Begin Information given

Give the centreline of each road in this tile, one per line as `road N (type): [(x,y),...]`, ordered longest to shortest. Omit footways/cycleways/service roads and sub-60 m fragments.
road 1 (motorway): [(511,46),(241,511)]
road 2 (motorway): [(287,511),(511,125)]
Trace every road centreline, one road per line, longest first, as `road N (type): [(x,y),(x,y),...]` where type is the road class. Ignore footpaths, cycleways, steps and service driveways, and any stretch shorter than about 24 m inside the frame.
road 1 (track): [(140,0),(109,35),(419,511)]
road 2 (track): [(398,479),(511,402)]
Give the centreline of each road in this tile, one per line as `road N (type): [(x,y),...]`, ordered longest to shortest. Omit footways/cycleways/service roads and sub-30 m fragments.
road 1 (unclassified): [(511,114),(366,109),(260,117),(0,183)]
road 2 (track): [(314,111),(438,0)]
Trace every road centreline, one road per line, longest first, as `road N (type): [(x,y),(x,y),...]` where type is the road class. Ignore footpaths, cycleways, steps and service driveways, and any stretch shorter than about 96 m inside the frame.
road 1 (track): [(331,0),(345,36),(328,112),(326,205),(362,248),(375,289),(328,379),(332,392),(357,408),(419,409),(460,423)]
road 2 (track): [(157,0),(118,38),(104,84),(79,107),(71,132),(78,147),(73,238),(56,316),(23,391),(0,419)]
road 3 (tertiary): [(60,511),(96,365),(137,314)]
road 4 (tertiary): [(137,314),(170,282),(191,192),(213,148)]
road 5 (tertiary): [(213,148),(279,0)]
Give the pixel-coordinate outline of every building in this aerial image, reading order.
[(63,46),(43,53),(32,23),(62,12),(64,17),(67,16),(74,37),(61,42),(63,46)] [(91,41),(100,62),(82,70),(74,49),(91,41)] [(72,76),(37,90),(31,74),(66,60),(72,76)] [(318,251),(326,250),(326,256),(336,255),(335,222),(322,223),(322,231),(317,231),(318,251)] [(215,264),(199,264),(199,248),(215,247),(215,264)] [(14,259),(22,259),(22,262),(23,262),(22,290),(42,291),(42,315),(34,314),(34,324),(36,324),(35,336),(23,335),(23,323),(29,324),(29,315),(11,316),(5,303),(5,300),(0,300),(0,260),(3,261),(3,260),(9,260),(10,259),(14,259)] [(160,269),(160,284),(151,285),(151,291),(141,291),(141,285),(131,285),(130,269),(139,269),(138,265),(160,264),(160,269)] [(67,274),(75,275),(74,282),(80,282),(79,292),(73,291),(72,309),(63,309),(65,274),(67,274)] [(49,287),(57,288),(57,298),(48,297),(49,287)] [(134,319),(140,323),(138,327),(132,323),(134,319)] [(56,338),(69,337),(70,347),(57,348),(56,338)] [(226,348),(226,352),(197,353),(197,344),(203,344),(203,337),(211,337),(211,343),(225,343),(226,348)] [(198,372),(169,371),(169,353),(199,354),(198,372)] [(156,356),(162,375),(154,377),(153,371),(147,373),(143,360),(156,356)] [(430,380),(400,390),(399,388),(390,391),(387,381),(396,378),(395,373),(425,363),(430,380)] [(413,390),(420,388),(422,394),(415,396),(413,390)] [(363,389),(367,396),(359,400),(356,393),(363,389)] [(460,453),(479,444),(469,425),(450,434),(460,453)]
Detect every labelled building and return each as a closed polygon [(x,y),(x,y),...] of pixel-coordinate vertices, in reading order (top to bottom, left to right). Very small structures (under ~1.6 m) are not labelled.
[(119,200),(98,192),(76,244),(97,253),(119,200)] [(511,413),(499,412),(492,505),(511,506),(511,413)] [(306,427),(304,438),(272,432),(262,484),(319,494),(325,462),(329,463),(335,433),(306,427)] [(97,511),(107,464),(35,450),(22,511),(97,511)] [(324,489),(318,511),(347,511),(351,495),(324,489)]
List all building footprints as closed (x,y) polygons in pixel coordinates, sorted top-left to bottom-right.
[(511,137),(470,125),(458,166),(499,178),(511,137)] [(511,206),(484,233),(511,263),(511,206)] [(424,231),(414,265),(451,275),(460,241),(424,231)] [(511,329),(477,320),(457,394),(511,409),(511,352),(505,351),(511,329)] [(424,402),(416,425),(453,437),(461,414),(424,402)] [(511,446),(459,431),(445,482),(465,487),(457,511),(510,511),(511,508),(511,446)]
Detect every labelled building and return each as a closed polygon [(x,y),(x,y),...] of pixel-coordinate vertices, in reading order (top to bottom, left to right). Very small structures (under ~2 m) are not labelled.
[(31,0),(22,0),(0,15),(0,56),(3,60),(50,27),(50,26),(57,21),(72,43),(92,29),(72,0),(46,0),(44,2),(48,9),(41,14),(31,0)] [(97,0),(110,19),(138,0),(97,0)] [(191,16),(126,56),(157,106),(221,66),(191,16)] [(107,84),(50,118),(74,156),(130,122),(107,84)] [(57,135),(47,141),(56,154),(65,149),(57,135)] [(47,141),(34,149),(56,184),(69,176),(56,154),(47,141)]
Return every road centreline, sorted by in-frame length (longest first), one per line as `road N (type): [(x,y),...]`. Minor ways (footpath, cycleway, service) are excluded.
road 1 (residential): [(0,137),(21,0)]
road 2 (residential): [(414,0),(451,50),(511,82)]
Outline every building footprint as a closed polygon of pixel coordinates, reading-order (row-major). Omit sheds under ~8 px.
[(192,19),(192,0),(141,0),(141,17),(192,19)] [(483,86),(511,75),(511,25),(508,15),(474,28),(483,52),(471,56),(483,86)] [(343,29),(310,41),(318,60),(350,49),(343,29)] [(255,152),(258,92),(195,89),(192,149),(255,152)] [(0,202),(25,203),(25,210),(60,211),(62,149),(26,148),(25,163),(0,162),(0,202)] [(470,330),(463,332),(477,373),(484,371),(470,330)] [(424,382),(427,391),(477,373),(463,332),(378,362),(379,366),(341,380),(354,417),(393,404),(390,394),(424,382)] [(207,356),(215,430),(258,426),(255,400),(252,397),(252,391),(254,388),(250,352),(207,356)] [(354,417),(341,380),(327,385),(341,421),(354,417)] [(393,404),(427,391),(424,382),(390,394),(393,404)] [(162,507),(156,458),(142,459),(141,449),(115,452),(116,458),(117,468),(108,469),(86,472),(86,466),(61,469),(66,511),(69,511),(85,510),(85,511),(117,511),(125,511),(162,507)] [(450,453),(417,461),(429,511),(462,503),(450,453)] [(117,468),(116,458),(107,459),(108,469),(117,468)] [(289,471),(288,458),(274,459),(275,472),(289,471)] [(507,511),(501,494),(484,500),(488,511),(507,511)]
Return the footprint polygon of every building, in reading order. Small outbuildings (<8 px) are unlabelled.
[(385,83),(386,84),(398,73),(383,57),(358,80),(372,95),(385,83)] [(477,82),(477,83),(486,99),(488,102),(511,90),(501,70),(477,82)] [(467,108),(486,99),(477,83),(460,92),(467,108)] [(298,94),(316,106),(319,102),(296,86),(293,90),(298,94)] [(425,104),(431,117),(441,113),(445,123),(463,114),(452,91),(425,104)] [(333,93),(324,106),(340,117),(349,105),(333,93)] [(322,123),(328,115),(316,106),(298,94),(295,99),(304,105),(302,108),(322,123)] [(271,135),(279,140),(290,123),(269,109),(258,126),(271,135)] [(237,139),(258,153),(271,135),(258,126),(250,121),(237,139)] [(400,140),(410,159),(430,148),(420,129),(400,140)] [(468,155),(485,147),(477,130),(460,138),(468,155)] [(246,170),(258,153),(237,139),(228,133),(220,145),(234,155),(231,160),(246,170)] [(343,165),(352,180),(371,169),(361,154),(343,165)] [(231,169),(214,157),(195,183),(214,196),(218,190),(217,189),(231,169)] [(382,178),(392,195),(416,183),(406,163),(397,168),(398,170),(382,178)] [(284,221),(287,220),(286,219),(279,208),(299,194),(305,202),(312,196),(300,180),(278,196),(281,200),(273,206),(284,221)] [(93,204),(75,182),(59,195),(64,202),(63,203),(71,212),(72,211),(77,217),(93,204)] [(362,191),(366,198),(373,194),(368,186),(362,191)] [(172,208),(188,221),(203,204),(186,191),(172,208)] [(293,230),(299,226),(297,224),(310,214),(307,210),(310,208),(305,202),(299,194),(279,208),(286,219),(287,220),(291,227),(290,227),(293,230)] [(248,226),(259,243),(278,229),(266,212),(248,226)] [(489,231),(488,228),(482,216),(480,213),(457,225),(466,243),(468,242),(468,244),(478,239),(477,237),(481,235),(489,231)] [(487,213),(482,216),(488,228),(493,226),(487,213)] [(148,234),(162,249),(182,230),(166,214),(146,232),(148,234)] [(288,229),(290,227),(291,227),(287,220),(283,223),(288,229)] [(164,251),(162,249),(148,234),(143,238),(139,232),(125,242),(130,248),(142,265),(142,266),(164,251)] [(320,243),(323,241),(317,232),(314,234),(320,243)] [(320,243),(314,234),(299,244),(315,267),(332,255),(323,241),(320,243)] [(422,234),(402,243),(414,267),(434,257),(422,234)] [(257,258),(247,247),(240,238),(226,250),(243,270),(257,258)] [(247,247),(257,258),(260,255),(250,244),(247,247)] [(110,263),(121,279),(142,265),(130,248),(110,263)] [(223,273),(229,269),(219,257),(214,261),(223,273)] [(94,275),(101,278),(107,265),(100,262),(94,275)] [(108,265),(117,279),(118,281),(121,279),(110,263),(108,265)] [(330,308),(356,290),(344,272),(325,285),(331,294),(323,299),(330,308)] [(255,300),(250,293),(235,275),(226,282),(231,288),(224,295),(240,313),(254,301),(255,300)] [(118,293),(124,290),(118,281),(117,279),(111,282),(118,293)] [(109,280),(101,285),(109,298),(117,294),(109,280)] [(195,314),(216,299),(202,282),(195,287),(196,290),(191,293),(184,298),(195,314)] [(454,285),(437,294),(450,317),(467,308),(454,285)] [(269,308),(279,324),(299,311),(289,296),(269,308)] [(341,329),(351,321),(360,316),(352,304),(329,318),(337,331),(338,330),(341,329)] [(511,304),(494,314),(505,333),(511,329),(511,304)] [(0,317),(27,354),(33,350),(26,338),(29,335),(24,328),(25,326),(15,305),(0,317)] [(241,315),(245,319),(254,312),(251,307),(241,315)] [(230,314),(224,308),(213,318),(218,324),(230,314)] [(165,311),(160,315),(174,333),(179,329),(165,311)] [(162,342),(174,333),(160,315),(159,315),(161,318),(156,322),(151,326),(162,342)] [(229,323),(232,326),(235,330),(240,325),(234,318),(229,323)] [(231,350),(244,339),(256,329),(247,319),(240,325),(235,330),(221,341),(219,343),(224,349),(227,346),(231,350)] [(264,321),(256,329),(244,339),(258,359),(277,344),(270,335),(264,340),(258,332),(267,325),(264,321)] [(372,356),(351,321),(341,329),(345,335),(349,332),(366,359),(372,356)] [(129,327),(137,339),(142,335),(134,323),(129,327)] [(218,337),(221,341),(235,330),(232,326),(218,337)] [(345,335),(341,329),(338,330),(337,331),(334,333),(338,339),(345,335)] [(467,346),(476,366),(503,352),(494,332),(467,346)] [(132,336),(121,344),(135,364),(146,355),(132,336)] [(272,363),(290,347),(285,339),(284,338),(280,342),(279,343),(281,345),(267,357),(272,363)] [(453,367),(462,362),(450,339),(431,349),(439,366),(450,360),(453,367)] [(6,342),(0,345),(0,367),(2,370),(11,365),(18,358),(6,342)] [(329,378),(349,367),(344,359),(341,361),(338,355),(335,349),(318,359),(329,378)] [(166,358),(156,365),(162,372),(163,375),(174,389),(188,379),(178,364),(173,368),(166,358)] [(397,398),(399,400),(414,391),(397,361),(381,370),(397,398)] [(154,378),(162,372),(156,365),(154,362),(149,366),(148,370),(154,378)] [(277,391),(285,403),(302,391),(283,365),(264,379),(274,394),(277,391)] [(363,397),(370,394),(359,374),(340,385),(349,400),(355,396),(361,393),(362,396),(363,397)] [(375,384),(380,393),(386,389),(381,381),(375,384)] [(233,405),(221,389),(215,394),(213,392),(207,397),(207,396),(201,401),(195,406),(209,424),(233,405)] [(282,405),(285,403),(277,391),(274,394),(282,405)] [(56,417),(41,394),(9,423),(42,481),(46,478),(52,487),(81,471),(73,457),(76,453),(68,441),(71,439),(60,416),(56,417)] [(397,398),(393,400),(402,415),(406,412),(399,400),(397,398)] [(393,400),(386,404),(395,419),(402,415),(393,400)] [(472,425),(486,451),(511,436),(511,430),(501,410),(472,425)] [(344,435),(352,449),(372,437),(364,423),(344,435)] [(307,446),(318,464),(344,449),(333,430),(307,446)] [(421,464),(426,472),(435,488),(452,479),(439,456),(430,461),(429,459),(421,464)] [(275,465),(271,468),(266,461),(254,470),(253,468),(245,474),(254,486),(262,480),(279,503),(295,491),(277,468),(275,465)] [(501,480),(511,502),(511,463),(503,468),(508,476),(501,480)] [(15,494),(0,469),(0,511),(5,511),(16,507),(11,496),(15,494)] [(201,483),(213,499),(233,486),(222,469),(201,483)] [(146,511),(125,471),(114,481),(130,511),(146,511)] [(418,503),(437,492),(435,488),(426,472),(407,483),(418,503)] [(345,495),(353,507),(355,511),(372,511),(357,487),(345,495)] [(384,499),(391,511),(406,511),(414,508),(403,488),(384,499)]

End Information given

- Short task -
Copy verbatim the lines above from the one containing "96 m inside the frame." through the one containing "road 5 (tertiary): [(213,148),(279,0)]", including both of those lines.

- Correct answer -
Trace every road centreline, one road per line, longest first, as `road N (type): [(x,y),(x,y),...]` where type is the road class. Ignore footpaths, cycleways, steps and service driveways, and any stretch shorter than about 96 m inside the frame.
road 1 (track): [(331,0),(345,36),(328,112),(326,205),(362,248),(375,289),(328,379),(332,392),(357,408),(419,409),(460,423)]
road 2 (track): [(157,0),(118,38),(104,84),(79,107),(71,132),(78,147),(73,238),(56,316),(23,391),(0,419)]
road 3 (tertiary): [(60,511),(96,365),(137,314)]
road 4 (tertiary): [(137,314),(170,282),(191,192),(213,148)]
road 5 (tertiary): [(213,148),(279,0)]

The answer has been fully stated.